» **Aim of the exercise**:
Transcribe exactly, and only, the lines that run from the one containing "RADIO3 pin MISO: D6 -> A0" through the end of the records.

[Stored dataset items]
- Opening Delimiter -
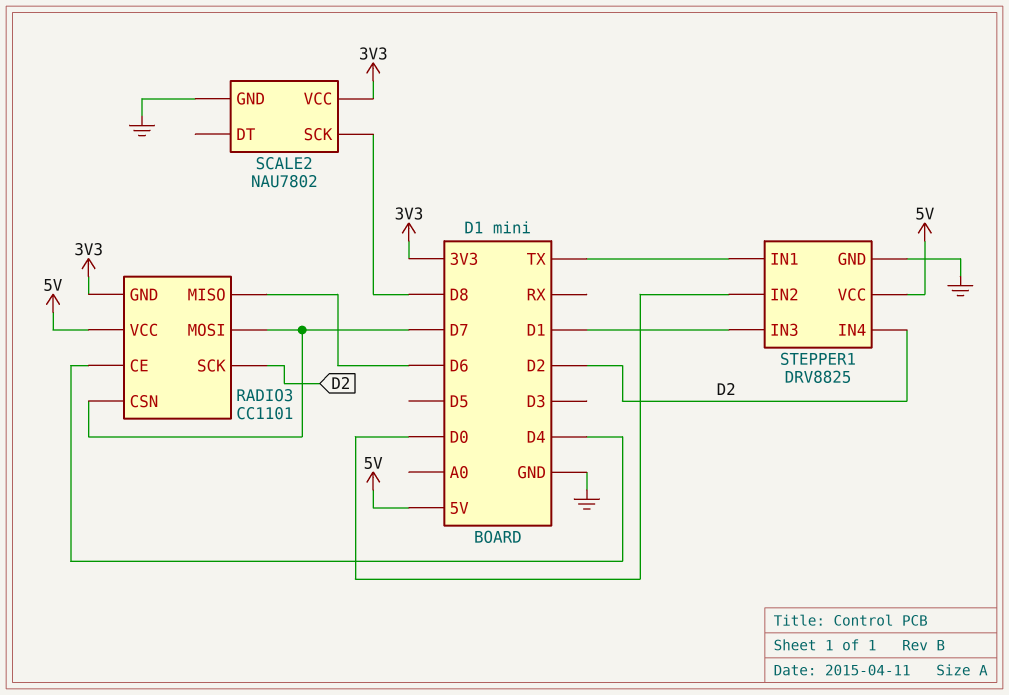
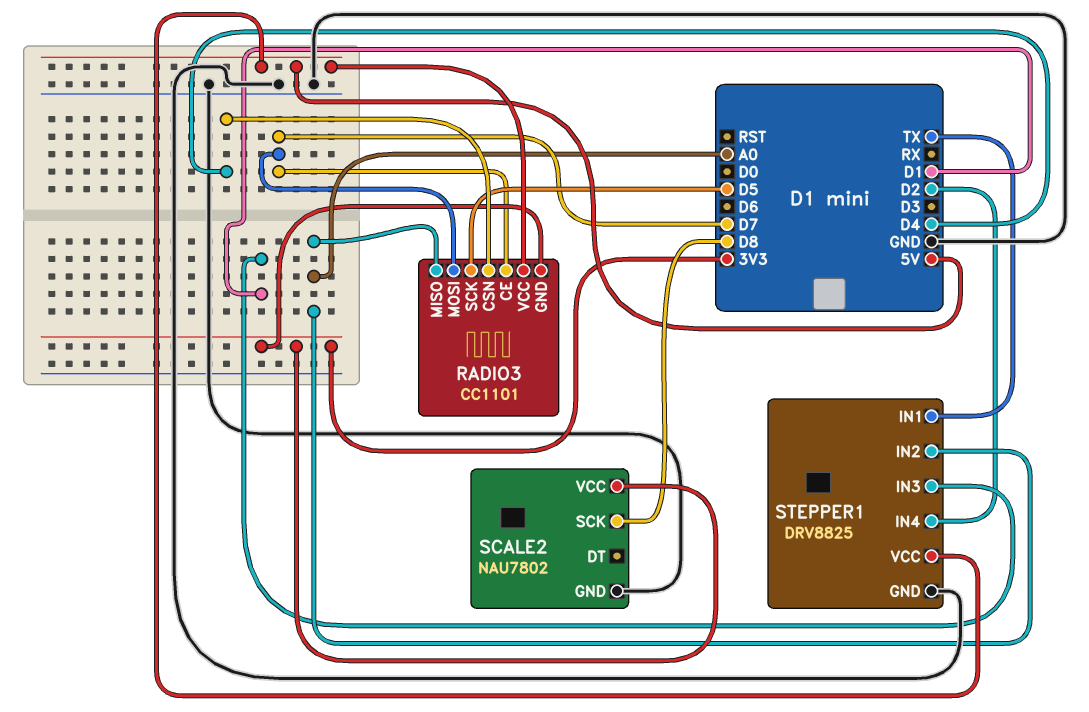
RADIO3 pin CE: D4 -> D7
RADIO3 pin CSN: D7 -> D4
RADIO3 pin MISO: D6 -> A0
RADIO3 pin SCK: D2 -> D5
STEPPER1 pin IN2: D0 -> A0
- Closing Delimiter -
» **Response**:
RADIO3 pin MISO: D6 -> A0
RADIO3 pin SCK: D2 -> D5
STEPPER1 pin IN2: D0 -> A0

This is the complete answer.